### Exercise goal
Reproduce, from the lines below, exactly the stretch that begins at the line containing "turquoise light bulb [418,345,522,448]" and ends at the line containing "yellow traffic cone [96,291,147,355] -> none", both included.
*** Input material
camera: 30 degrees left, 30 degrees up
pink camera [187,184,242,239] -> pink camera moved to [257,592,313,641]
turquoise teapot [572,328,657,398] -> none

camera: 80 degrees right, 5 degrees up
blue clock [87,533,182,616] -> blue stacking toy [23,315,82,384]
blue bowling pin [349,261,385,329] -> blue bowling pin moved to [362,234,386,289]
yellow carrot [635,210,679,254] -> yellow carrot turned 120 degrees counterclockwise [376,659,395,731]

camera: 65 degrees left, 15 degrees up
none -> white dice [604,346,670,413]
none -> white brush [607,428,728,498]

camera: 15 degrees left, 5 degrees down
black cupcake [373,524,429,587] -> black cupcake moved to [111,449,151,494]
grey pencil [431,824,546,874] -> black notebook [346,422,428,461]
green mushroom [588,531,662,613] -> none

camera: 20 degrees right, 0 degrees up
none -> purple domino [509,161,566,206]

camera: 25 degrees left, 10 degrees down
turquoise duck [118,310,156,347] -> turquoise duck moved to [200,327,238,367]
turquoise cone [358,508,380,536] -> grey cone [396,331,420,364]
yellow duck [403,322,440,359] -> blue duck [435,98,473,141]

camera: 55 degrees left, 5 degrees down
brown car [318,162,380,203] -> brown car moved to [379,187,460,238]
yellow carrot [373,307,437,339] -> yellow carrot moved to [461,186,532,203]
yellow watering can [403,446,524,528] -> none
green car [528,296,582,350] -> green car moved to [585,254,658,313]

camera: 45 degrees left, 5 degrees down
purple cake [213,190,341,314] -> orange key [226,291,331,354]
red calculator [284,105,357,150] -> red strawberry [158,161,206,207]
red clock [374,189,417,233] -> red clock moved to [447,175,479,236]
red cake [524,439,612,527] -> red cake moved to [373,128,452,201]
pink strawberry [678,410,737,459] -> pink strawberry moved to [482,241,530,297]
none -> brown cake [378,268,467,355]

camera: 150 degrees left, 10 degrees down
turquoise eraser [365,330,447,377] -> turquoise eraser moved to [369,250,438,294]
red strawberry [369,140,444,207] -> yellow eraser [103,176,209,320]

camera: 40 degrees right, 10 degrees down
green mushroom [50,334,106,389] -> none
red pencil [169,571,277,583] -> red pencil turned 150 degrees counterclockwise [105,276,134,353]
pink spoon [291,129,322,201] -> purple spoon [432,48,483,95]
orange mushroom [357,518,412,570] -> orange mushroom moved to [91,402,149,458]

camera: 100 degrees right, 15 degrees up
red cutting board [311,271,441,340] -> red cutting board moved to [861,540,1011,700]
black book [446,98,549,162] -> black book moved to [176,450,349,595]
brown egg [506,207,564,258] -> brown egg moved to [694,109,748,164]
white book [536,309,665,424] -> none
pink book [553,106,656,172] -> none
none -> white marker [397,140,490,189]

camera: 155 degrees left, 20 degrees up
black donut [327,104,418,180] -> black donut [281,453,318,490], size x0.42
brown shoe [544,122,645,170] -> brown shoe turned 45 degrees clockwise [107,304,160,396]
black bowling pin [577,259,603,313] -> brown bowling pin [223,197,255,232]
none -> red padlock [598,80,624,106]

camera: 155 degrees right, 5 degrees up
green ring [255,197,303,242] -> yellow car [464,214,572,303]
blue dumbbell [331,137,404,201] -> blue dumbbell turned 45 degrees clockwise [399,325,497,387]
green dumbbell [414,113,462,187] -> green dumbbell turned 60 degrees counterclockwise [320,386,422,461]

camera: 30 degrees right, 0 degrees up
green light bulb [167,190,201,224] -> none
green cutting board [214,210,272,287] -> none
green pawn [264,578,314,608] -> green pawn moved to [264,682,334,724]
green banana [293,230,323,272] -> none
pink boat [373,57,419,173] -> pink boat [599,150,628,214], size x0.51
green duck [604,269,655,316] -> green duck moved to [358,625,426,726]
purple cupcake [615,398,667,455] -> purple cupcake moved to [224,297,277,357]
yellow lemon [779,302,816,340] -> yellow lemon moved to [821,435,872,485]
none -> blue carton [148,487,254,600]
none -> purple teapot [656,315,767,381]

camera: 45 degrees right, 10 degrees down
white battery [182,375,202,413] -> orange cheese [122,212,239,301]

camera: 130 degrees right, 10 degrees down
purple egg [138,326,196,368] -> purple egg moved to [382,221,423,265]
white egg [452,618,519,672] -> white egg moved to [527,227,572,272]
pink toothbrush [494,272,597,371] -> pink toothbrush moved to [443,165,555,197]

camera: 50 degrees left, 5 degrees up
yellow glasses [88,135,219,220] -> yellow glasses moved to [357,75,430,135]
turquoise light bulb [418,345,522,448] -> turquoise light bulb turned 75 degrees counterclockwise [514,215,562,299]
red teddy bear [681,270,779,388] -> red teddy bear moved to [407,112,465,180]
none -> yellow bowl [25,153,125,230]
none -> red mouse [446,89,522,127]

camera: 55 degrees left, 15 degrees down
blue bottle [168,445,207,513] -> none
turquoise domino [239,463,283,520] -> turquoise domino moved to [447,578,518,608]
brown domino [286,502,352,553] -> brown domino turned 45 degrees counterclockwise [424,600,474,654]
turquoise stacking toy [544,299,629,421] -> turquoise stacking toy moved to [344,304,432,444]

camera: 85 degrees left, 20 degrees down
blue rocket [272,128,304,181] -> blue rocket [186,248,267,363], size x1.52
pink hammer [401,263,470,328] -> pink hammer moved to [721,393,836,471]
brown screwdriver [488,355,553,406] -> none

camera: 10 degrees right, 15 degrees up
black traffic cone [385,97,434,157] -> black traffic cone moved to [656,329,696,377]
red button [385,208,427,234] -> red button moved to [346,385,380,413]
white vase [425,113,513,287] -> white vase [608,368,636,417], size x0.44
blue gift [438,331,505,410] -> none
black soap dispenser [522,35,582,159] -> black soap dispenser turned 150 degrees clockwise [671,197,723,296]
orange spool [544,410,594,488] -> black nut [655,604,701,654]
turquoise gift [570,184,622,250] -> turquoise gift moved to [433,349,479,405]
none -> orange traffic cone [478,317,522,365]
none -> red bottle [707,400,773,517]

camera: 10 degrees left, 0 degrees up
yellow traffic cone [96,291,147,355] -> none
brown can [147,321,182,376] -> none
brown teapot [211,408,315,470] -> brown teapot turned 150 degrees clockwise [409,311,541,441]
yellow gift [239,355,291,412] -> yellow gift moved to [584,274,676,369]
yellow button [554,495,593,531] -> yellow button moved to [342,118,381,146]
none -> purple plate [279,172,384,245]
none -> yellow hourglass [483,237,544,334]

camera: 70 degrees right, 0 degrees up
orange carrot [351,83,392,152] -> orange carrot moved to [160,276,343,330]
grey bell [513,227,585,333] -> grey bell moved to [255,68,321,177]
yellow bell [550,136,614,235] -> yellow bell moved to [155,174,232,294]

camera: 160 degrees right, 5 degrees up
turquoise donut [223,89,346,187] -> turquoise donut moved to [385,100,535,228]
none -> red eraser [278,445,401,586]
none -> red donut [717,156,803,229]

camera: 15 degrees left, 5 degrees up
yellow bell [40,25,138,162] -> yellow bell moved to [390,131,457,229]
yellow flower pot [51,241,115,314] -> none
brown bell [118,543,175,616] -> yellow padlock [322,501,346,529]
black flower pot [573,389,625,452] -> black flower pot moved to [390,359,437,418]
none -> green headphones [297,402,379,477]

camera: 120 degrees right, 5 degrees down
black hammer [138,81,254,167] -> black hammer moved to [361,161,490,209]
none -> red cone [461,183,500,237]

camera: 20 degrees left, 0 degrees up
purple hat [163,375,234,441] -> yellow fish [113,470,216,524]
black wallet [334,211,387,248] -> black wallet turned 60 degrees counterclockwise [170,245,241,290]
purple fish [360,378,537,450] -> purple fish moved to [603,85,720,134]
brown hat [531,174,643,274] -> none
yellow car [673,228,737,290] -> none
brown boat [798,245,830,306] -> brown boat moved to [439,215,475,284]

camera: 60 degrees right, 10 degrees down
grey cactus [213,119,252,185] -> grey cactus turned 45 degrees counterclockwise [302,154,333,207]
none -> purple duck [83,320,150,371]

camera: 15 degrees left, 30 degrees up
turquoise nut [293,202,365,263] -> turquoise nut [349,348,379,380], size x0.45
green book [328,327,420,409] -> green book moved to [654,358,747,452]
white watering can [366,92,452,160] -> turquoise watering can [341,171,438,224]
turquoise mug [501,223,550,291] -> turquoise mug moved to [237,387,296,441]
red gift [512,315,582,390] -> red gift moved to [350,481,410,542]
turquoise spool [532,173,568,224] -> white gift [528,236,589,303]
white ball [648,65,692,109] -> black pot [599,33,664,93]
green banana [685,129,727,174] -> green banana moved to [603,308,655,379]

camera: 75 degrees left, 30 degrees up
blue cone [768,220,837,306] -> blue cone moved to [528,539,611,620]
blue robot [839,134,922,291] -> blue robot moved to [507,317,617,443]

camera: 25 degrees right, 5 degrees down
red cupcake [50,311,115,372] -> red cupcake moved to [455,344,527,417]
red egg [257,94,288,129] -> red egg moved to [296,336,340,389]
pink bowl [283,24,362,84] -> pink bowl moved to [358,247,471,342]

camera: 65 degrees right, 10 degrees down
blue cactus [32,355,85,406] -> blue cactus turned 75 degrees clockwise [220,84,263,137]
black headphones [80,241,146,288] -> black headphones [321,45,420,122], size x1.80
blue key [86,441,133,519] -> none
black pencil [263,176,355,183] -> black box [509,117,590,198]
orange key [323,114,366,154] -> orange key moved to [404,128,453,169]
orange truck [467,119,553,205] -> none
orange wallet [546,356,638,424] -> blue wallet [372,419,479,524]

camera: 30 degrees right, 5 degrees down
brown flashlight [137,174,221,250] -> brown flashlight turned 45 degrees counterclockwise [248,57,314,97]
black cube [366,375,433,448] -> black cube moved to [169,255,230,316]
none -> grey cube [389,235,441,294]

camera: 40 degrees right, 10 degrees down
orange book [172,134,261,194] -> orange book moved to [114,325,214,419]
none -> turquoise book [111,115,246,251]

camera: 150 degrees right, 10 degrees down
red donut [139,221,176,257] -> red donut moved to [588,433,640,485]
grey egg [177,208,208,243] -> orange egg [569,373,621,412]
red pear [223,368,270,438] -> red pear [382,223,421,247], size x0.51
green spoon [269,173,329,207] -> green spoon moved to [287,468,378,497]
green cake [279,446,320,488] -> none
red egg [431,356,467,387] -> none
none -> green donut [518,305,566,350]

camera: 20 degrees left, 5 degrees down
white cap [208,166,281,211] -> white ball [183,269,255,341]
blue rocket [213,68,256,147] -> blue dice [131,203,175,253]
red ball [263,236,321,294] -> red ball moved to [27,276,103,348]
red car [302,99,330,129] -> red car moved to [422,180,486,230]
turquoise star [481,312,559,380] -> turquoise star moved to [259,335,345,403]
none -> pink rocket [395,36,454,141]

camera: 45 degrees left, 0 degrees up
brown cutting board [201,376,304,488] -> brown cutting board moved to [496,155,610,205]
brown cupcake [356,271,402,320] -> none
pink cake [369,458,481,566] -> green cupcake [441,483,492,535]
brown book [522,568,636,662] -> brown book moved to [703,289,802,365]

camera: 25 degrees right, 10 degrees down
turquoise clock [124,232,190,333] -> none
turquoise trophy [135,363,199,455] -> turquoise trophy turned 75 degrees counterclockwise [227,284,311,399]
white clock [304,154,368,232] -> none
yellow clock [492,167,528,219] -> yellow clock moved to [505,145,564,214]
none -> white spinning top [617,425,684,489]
******
### Exercise response
turquoise light bulb [418,345,522,448] -> turquoise light bulb turned 75 degrees counterclockwise [514,215,562,299]
red teddy bear [681,270,779,388] -> red teddy bear moved to [407,112,465,180]
none -> yellow bowl [25,153,125,230]
none -> red mouse [446,89,522,127]

camera: 55 degrees left, 15 degrees down
blue bottle [168,445,207,513] -> none
turquoise domino [239,463,283,520] -> turquoise domino moved to [447,578,518,608]
brown domino [286,502,352,553] -> brown domino turned 45 degrees counterclockwise [424,600,474,654]
turquoise stacking toy [544,299,629,421] -> turquoise stacking toy moved to [344,304,432,444]

camera: 85 degrees left, 20 degrees down
blue rocket [272,128,304,181] -> blue rocket [186,248,267,363], size x1.52
pink hammer [401,263,470,328] -> pink hammer moved to [721,393,836,471]
brown screwdriver [488,355,553,406] -> none

camera: 10 degrees right, 15 degrees up
black traffic cone [385,97,434,157] -> black traffic cone moved to [656,329,696,377]
red button [385,208,427,234] -> red button moved to [346,385,380,413]
white vase [425,113,513,287] -> white vase [608,368,636,417], size x0.44
blue gift [438,331,505,410] -> none
black soap dispenser [522,35,582,159] -> black soap dispenser turned 150 degrees clockwise [671,197,723,296]
orange spool [544,410,594,488] -> black nut [655,604,701,654]
turquoise gift [570,184,622,250] -> turquoise gift moved to [433,349,479,405]
none -> orange traffic cone [478,317,522,365]
none -> red bottle [707,400,773,517]

camera: 10 degrees left, 0 degrees up
yellow traffic cone [96,291,147,355] -> none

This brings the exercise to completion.